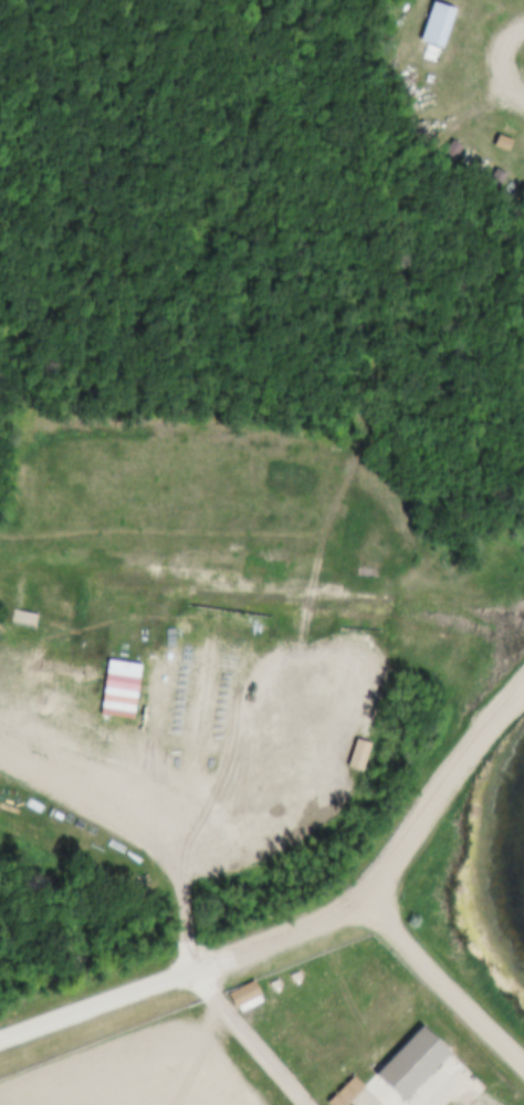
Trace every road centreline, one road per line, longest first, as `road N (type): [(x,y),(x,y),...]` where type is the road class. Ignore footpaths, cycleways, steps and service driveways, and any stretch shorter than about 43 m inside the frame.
road 1 (residential): [(523,689),(359,890),(190,968)]
road 2 (residential): [(523,1061),(359,890)]
road 3 (residential): [(190,968),(0,1032)]

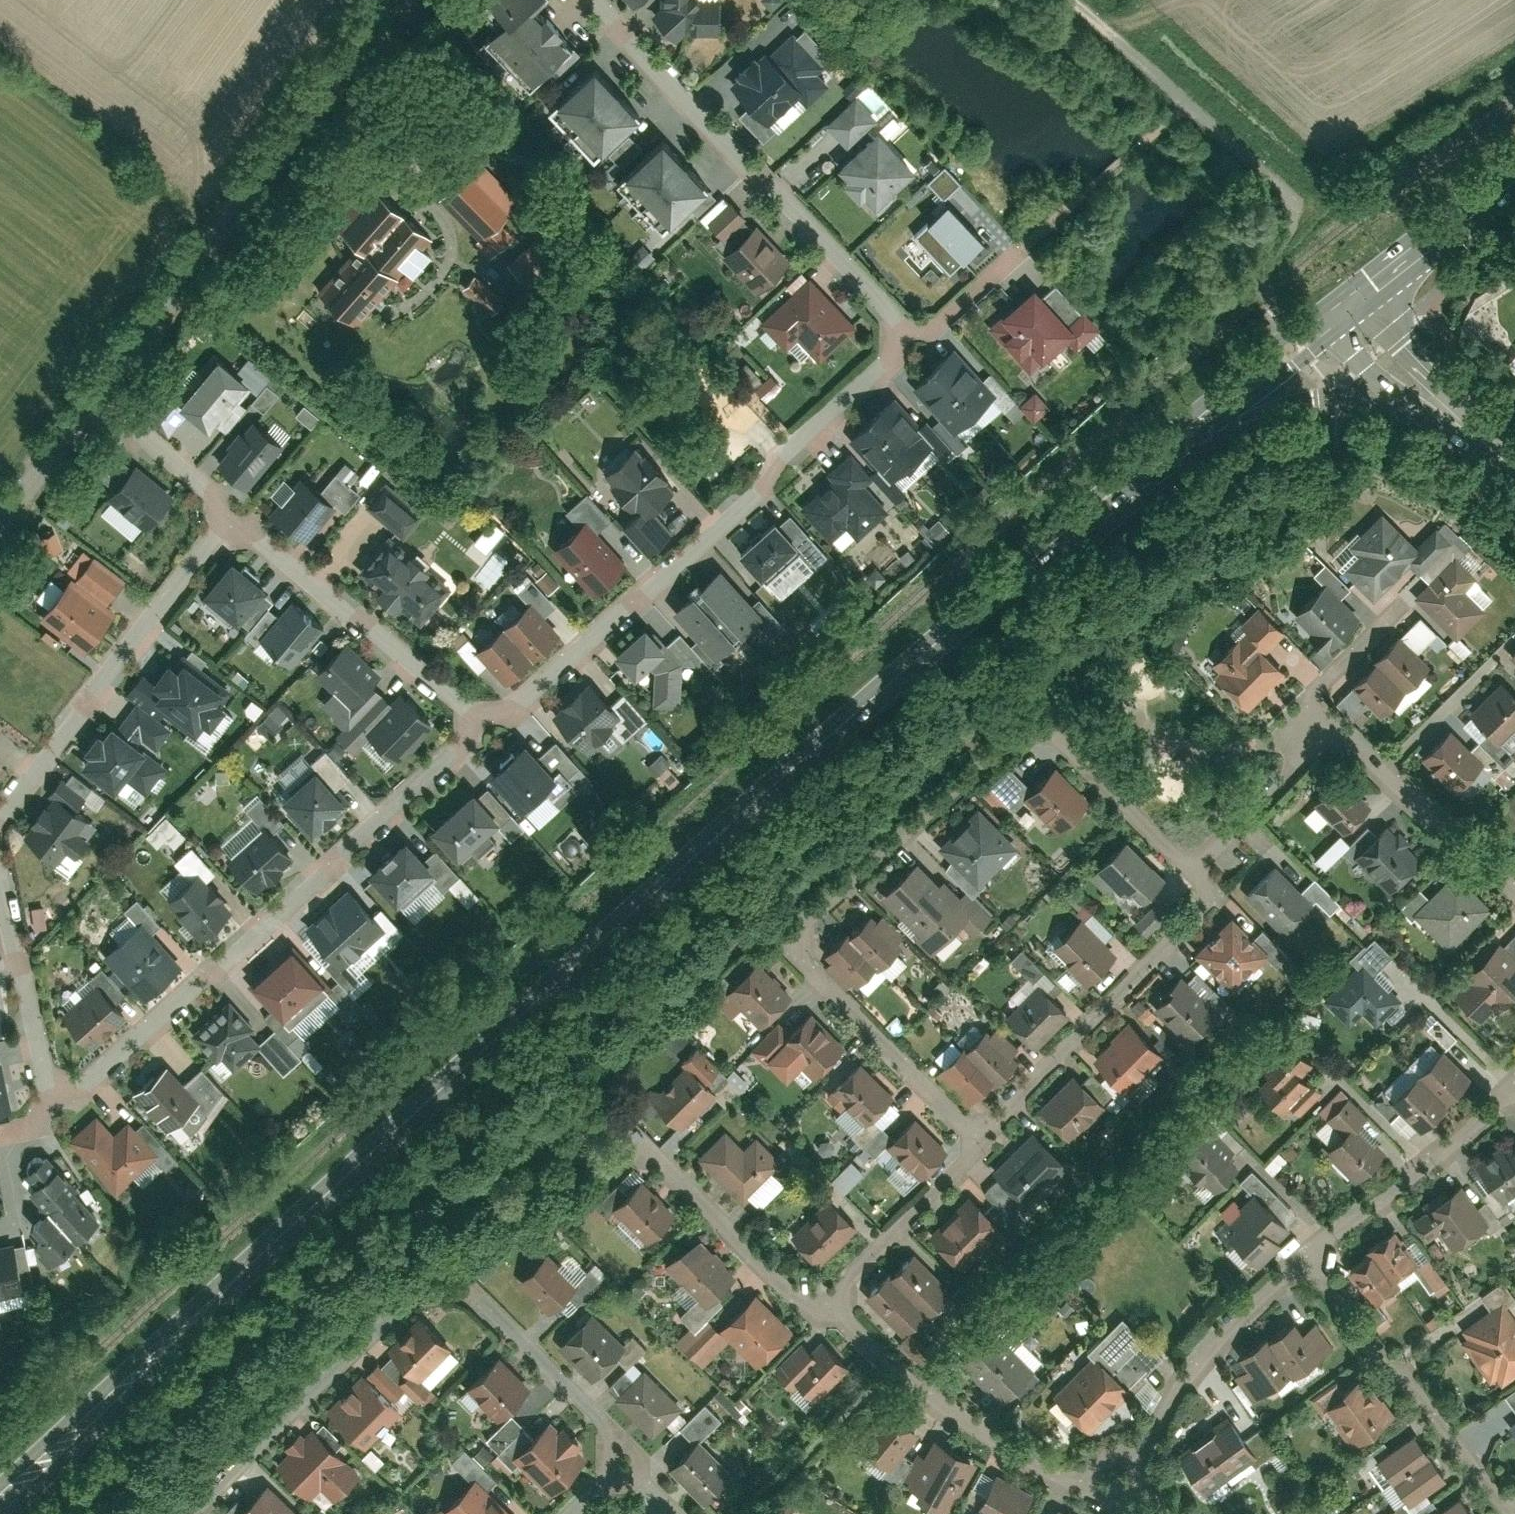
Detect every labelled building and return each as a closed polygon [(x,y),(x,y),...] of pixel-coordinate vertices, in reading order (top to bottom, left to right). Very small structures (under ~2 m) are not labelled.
[(566,38),(530,1),(531,0),(492,0),(501,10),(480,31),(526,77),(566,38)] [(651,13),(675,40),(684,31),(716,31),(716,0),(662,0),(662,3),(651,13)] [(766,48),(729,83),(747,102),(735,113),(762,141),(829,79),(816,65),(829,54),(803,26),(794,35),(790,31),(769,51),(766,48)] [(590,150),(635,107),(589,60),(545,103),(590,150)] [(853,93),(829,117),(854,143),(834,163),(880,210),(894,196),(887,189),(913,165),(872,123),(877,118),(853,93)] [(663,218),(704,181),(659,133),(619,170),(663,218)] [(478,161),(441,199),(479,236),(472,242),(488,258),(512,233),(499,220),(518,200),(478,161)] [(950,164),(933,180),(949,197),(966,181),(950,164)] [(358,242),(317,289),(355,322),(430,236),(367,181),(332,220),(358,242)] [(753,290),(788,258),(754,221),(748,226),(726,201),(707,218),(730,243),(719,253),(753,290)] [(945,201),(899,245),(922,269),(930,262),(943,275),(981,239),(945,201)] [(512,258),(537,295),(581,266),(556,229),(512,258)] [(501,298),(473,273),(462,286),(490,310),(501,298)] [(856,325),(808,275),(759,322),(784,348),(795,338),(817,361),(856,325)] [(1035,284),(990,325),(1030,369),(1069,335),(1078,344),(1099,326),(1057,280),(1043,293),(1035,284)] [(937,370),(975,411),(999,389),(960,348),(937,370)] [(169,378),(141,412),(166,433),(186,410),(206,426),(245,379),(215,354),(184,390),(169,378)] [(913,393),(951,433),(975,411),(937,370),(913,393)] [(893,395),(871,416),(911,460),(934,439),(893,395)] [(871,416),(849,436),(889,480),(911,460),(871,416)] [(250,418),(216,460),(247,485),(281,443),(250,418)] [(621,522),(648,552),(670,532),(651,510),(677,487),(634,439),(600,469),(635,509),(621,522)] [(870,475),(848,451),(825,472),(830,477),(798,505),(828,538),(844,524),(855,536),(887,507),(864,481),(870,475)] [(106,495),(144,526),(172,493),(134,462),(106,495)] [(365,489),(386,471),(379,462),(357,481),(365,489)] [(297,474),(268,511),(304,540),(334,503),(297,474)] [(392,479),(371,506),(409,536),(430,510),(392,479)] [(1356,550),(1341,565),(1372,596),(1408,559),(1417,568),(1449,536),(1433,522),(1414,542),(1381,509),(1348,542),(1356,550)] [(552,548),(593,594),(626,564),(585,518),(552,548)] [(770,518),(736,550),(765,581),(799,548),(770,518)] [(387,534),(359,569),(420,619),(448,584),(387,534)] [(1427,577),(1412,593),(1454,634),(1482,605),(1463,586),(1475,574),(1455,555),(1462,549),(1449,536),(1417,568),(1427,577)] [(35,613),(82,650),(114,611),(104,603),(123,579),(92,554),(72,579),(66,574),(35,613)] [(233,619),(263,585),(229,556),(200,589),(233,619)] [(1348,585),(1323,561),(1312,572),(1323,582),(1291,615),(1325,648),(1359,613),(1338,594),(1348,585)] [(721,566),(696,588),(738,635),(762,613),(721,566)] [(696,588),(672,610),(714,656),(738,635),(696,588)] [(292,664),(323,628),(288,598),(257,634),(292,664)] [(500,623),(531,659),(557,637),(526,601),(500,623)] [(1283,630),(1257,604),(1238,622),(1244,628),(1210,661),(1219,670),(1213,675),(1245,708),(1284,670),(1264,648),(1283,630)] [(474,646),(505,681),(531,659),(500,623),(474,646)] [(639,625),(610,651),(633,676),(645,665),(652,673),(651,704),(677,705),(679,660),(673,654),(666,646),(662,650),(639,625)] [(1427,662),(1400,635),(1375,659),(1402,686),(1427,662)] [(379,671),(344,638),(311,673),(329,690),(317,703),(344,728),(379,691),(369,682),(379,671)] [(1506,655),(1514,664),(1514,646),(1506,655)] [(230,690),(180,656),(175,664),(165,657),(150,678),(140,670),(123,694),(136,702),(158,718),(162,712),(193,734),(201,723),(205,726),(230,690)] [(1402,686),(1375,659),(1351,683),(1378,710),(1402,686)] [(1499,679),(1468,711),(1499,740),(1514,723),(1514,695),(1499,679)] [(621,717),(588,680),(551,713),(584,750),(621,717)] [(361,726),(398,761),(432,725),(395,690),(361,726)] [(170,726),(158,718),(136,702),(118,727),(109,720),(101,732),(96,728),(82,748),(86,751),(77,764),(112,789),(121,776),(144,792),(165,764),(138,744),(143,738),(155,747),(170,726)] [(274,737),(290,717),(276,707),(261,727),(274,737)] [(1481,759),(1449,727),(1420,755),(1452,787),(1481,759)] [(555,774),(520,738),(486,771),(521,807),(555,774)] [(276,795),(311,836),(348,805),(332,787),(346,776),(323,749),(308,761),(311,765),(276,795)] [(662,753),(651,764),(673,786),(684,775),(662,753)] [(1085,798),(1055,766),(1023,795),(1053,828),(1085,798)] [(1340,772),(1311,803),(1342,833),(1371,802),(1340,772)] [(52,796),(22,836),(56,862),(66,847),(74,853),(97,824),(73,806),(81,795),(58,778),(47,792),(52,796)] [(497,818),(472,791),(468,787),(428,825),(457,856),(497,818)] [(224,857),(255,891),(293,856),(272,832),(282,823),(258,797),(245,810),(259,825),(224,857)] [(1017,844),(975,804),(936,845),(977,885),(1017,844)] [(594,813),(581,826),(606,852),(620,839),(594,813)] [(179,846),(190,836),(169,814),(149,834),(162,847),(171,838),(179,846)] [(1386,818),(1351,852),(1387,889),(1422,855),(1386,818)] [(1320,868),(1346,843),(1336,833),(1310,857),(1320,868)] [(432,869),(401,835),(364,868),(395,903),(432,869)] [(1137,900),(1162,873),(1123,836),(1088,873),(1107,890),(1116,881),(1137,900)] [(916,859),(881,894),(931,944),(966,910),(916,859)] [(1273,861),(1243,893),(1282,931),(1313,900),(1273,861)] [(1490,907),(1453,870),(1410,912),(1447,949),(1490,907)] [(195,872),(164,900),(200,939),(231,911),(195,872)] [(348,885),(327,905),(363,943),(385,923),(348,885)] [(1142,935),(1171,902),(1158,891),(1129,923),(1142,935)] [(327,905),(306,925),(342,963),(363,943),(327,905)] [(47,927),(49,908),(37,907),(36,926),(47,927)] [(831,955),(822,964),(844,986),(871,959),(876,964),(899,941),(871,913),(850,933),(845,929),(825,949),(831,955)] [(1266,949),(1229,914),(1193,951),(1230,987),(1266,949)] [(1052,947),(1086,979),(1113,951),(1080,918),(1052,947)] [(101,954),(140,999),(179,965),(140,920),(101,954)] [(1498,940),(1462,976),(1467,981),(1452,995),(1481,1024),(1514,990),(1514,957),(1498,940)] [(287,944),(267,963),(304,1003),(324,984),(287,944)] [(788,991),(755,958),(724,989),(757,1022),(788,991)] [(1360,961),(1322,1000),(1348,1026),(1361,1012),(1373,1025),(1399,999),(1360,961)] [(267,963),(247,981),(284,1021),(304,1003),(267,963)] [(1216,1007),(1181,973),(1151,1005),(1187,1038),(1216,1007)] [(125,1015),(95,982),(61,1014),(92,1046),(125,1015)] [(1005,1015),(1036,1045),(1068,1013),(1037,983),(1005,1015)] [(256,1024),(230,996),(189,1033),(212,1059),(219,1053),(233,1069),(261,1043),(249,1031),(256,1024)] [(685,1029),(703,1012),(697,1005),(678,1022),(685,1029)] [(842,1044),(808,1008),(787,1028),(779,1018),(748,1047),(765,1066),(768,1062),(778,1073),(795,1057),(811,1074),(842,1044)] [(1161,1052),(1126,1020),(1091,1058),(1126,1090),(1161,1052)] [(960,1042),(934,1070),(967,1101),(992,1075),(998,1080),(1021,1056),(986,1024),(965,1047),(960,1042)] [(1312,1061),(1285,1035),(1258,1063),(1279,1083),(1266,1097),(1279,1110),(1286,1103),(1296,1113),(1319,1089),(1301,1072),(1312,1061)] [(682,1063),(649,1096),(679,1126),(713,1091),(704,1081),(719,1066),(696,1044),(679,1060),(682,1063)] [(1441,1048),(1416,1074),(1443,1100),(1468,1074),(1441,1048)] [(0,1059),(0,1111),(11,1109),(0,1059)] [(890,1092),(856,1060),(822,1096),(838,1111),(843,1106),(861,1122),(890,1092)] [(198,1100),(166,1062),(133,1089),(165,1127),(198,1100)] [(1103,1105),(1071,1073),(1038,1107),(1070,1138),(1103,1105)] [(1416,1074),(1391,1100),(1418,1126),(1443,1100),(1416,1074)] [(1342,1132),(1321,1152),(1350,1181),(1383,1148),(1359,1123),(1366,1116),(1346,1096),(1326,1116),(1342,1132)] [(156,1153),(125,1120),(111,1133),(94,1114),(64,1141),(113,1193),(156,1153)] [(919,1176),(946,1147),(911,1114),(884,1142),(919,1176)] [(1233,1150),(1199,1118),(1172,1146),(1207,1179),(1214,1185),(1235,1163),(1227,1156),(1233,1150)] [(724,1127),(694,1157),(741,1203),(781,1162),(753,1134),(742,1145),(724,1127)] [(1068,1164),(1030,1128),(991,1169),(1029,1205),(1068,1164)] [(858,1144),(866,1154),(882,1142),(874,1132),(858,1144)] [(1473,1159),(1502,1200),(1514,1191),(1514,1143),(1506,1149),(1500,1140),(1473,1159)] [(75,1186),(45,1155),(25,1175),(34,1184),(29,1189),(46,1206),(28,1223),(39,1235),(29,1245),(47,1264),(97,1217),(70,1190),(75,1186)] [(839,1189),(857,1170),(846,1159),(827,1177),(839,1189)] [(146,1181),(161,1171),(156,1163),(141,1174),(146,1181)] [(1292,1212),(1251,1169),(1240,1180),(1250,1191),(1238,1202),(1241,1205),(1226,1219),(1233,1226),(1226,1232),(1257,1264),(1280,1242),(1275,1238),(1288,1226),(1283,1221),(1292,1212)] [(645,1239),(674,1210),(641,1179),(613,1208),(645,1239)] [(1426,1207),(1410,1217),(1425,1239),(1438,1231),(1448,1246),(1486,1220),(1459,1180),(1448,1188),(1445,1183),(1421,1200),(1426,1207)] [(967,1193),(928,1233),(964,1268),(1003,1229),(967,1193)] [(854,1225),(826,1197),(787,1237),(815,1265),(854,1225)] [(1371,1250),(1347,1265),(1369,1299),(1394,1283),(1390,1277),(1416,1260),(1393,1226),(1366,1243),(1371,1250)] [(700,1304),(734,1272),(698,1235),(665,1266),(700,1304)] [(13,1240),(0,1243),(0,1296),(24,1291),(13,1240)] [(540,1247),(512,1276),(546,1310),(575,1282),(540,1247)] [(886,1270),(862,1294),(899,1332),(924,1308),(928,1312),(950,1290),(913,1252),(890,1275),(886,1270)] [(1505,1303),(1514,1297),(1501,1279),(1479,1295),(1489,1308),(1452,1335),(1493,1390),(1514,1374),(1514,1317),(1505,1303)] [(752,1361),(787,1328),(753,1292),(718,1325),(752,1361)] [(587,1309),(553,1341),(586,1375),(619,1342),(587,1309)] [(389,1350),(420,1380),(452,1347),(421,1317),(389,1350)] [(1245,1367),(1233,1376),(1250,1401),(1291,1373),(1293,1376),(1333,1349),(1314,1321),(1301,1330),(1293,1318),(1264,1337),(1262,1334),(1236,1353),(1245,1367)] [(992,1328),(958,1362),(978,1382),(1012,1348),(992,1328)] [(811,1400),(848,1367),(822,1338),(810,1349),(802,1340),(772,1366),(785,1380),(789,1376),(811,1400)] [(1012,1348),(978,1382),(998,1402),(1032,1369),(1012,1348)] [(495,1352),(461,1386),(495,1420),(529,1386),(495,1352)] [(1093,1353),(1051,1393),(1086,1429),(1128,1390),(1093,1353)] [(644,1368),(614,1398),(650,1434),(680,1405),(644,1368)] [(1348,1443),(1391,1414),(1361,1370),(1340,1384),(1335,1377),(1308,1396),(1321,1415),(1326,1412),(1348,1443)] [(325,1413),(360,1447),(397,1408),(363,1375),(325,1413)] [(1506,1394),(1514,1407),(1514,1388),(1506,1394)] [(886,1467),(916,1431),(883,1404),(853,1440),(886,1467)] [(1253,1453),(1225,1415),(1174,1454),(1203,1491),(1253,1453)] [(551,1417),(514,1454),(549,1491),(587,1454),(578,1445),(583,1440),(565,1421),(560,1426),(551,1417)] [(271,1464),(306,1497),(315,1487),(329,1500),(356,1473),(308,1427),(298,1437),(292,1432),(278,1446),(284,1452),(271,1464)] [(1390,1478),(1427,1451),(1411,1429),(1374,1455),(1390,1478)] [(700,1434),(667,1467),(701,1502),(735,1469),(700,1434)] [(945,1510),(973,1462),(932,1438),(903,1486),(945,1510)] [(359,1456),(371,1466),(378,1458),(366,1448),(359,1456)] [(1406,1500),(1443,1474),(1427,1451),(1390,1478),(1406,1500)] [(1031,1495),(993,1474),(973,1509),(983,1513),(1020,1513),(1031,1495)] [(474,1480),(442,1513),(510,1513),(474,1480)] [(288,1506),(263,1481),(231,1513),(281,1513),(288,1506)] [(1455,1492),(1426,1513),(1471,1513),(1455,1492)] [(765,1513),(792,1513),(778,1501),(765,1513)]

Exercise aim:
Among the entries above, find every line holding "road" and copy it.

Result for this task:
Trace every road centreline, one road per line, longest first, as `road N (type): [(x,y),(x,y),...]` where type is the road class. Ignore footpaths, cycleways, steps and service driveways, and any stretch shorter than about 43 m inside the frame.
road 1 (residential): [(523,689),(359,890),(190,968)]
road 2 (residential): [(523,1061),(359,890)]
road 3 (residential): [(190,968),(0,1032)]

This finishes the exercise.